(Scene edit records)
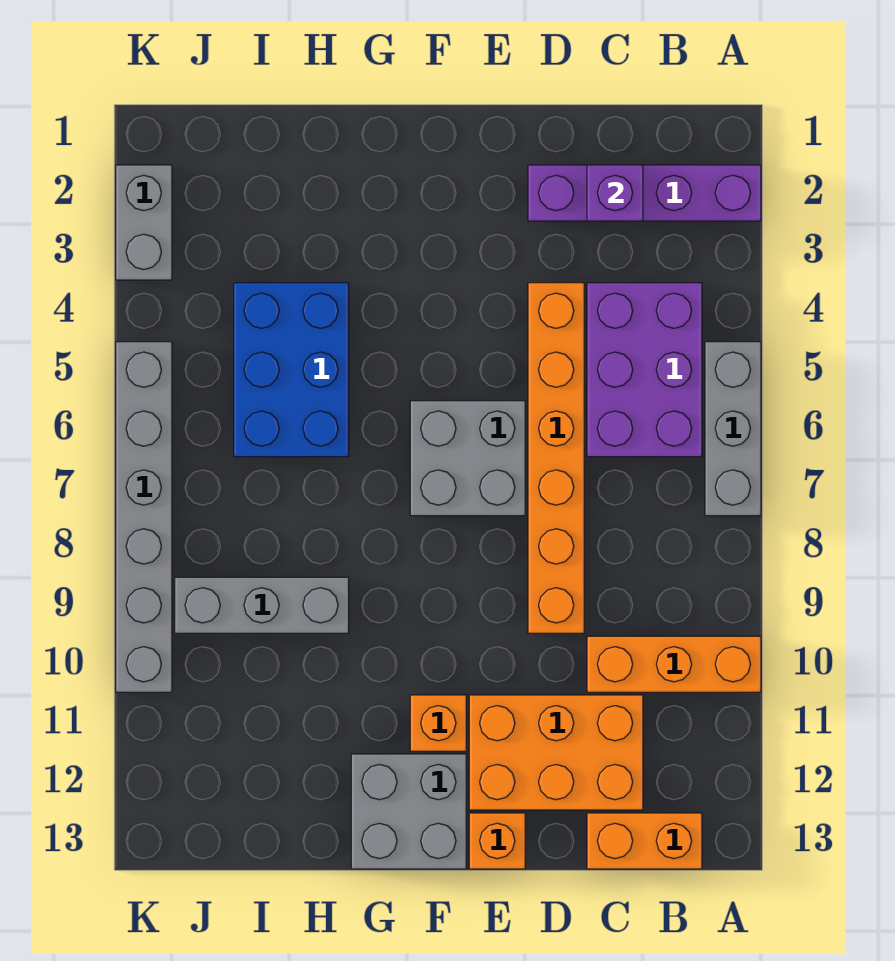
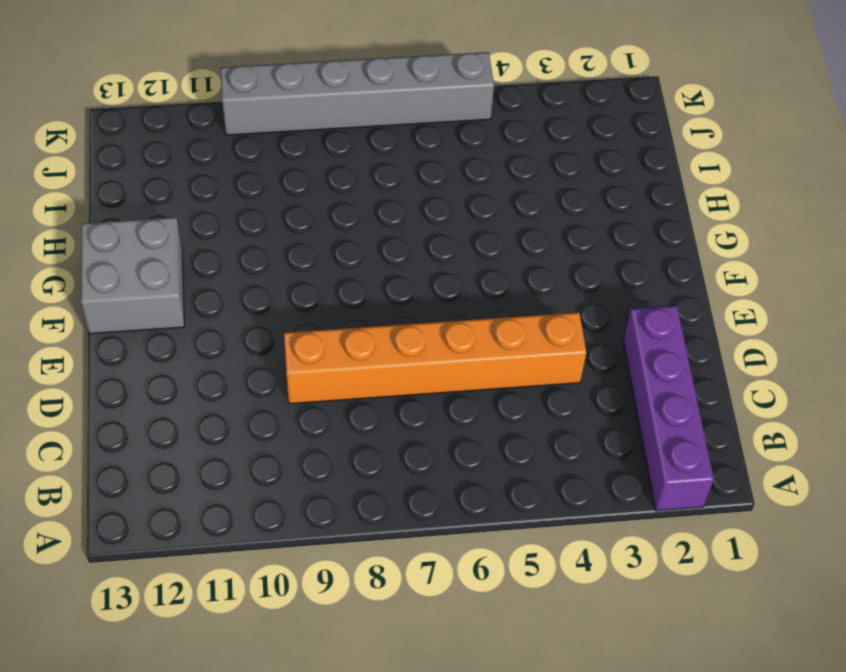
none -> grey brick A5:A7 level 1
none -> orange brick A10:C10 level 1
none -> purple brick B4:C6 level 1

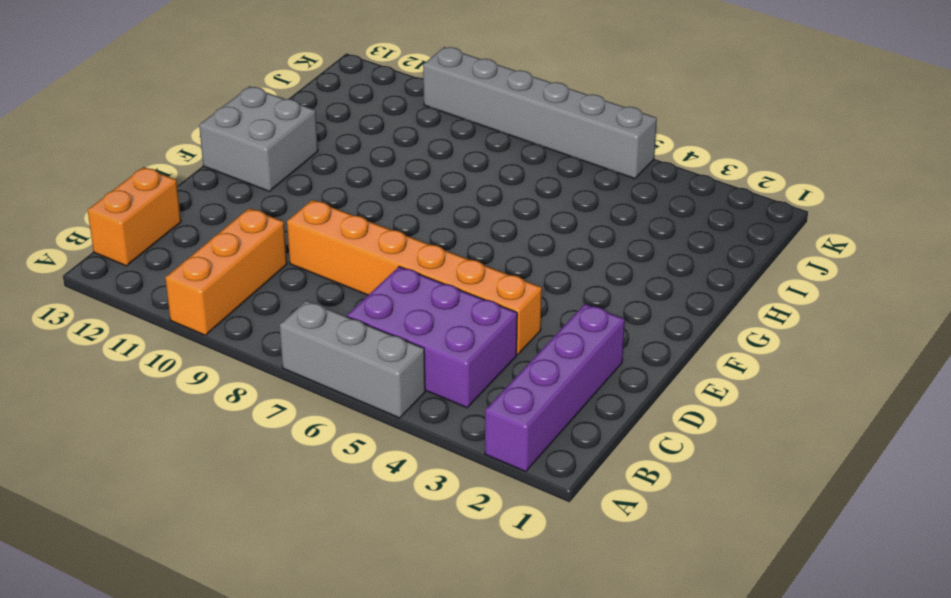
none -> orange brick C11:E12 level 1
none -> grey brick E6:F7 level 1
none -> orange brick E13 level 1

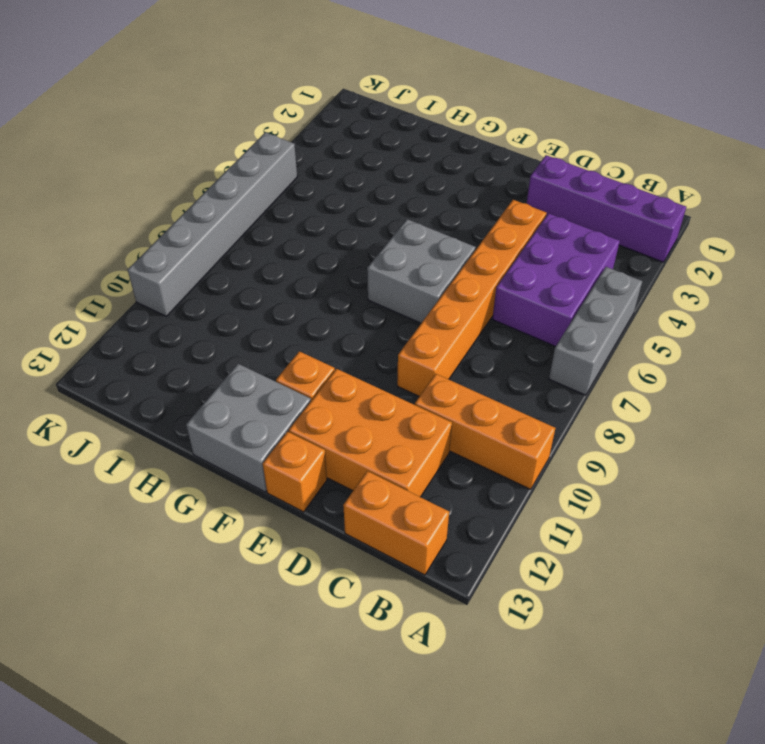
none -> blue brick H4:I6 level 1
none -> grey brick H9:J9 level 1
none -> grey brick K2:K3 level 1

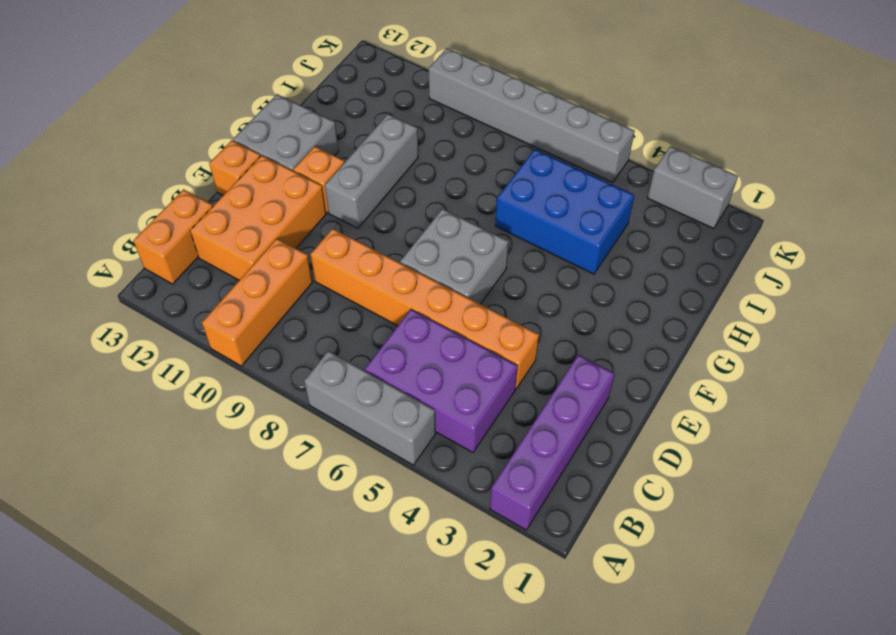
grey brick F10:H10 level 1 -> grey brick H9:J9 level 1
none -> purple brick C2 level 2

WHAT IS REQUIRED -> Within the entries above, the lines from the one containing "none -> orange brick A10:C10 level 1" through the one containing "none -> grey brick K2:K3 level 1" are to be transcribed exactly, ends included, pictures excluded.

FINAL ANSWER ->
none -> orange brick A10:C10 level 1
none -> purple brick B4:C6 level 1

none -> orange brick C11:E12 level 1
none -> grey brick E6:F7 level 1
none -> orange brick E13 level 1

none -> blue brick H4:I6 level 1
none -> grey brick H9:J9 level 1
none -> grey brick K2:K3 level 1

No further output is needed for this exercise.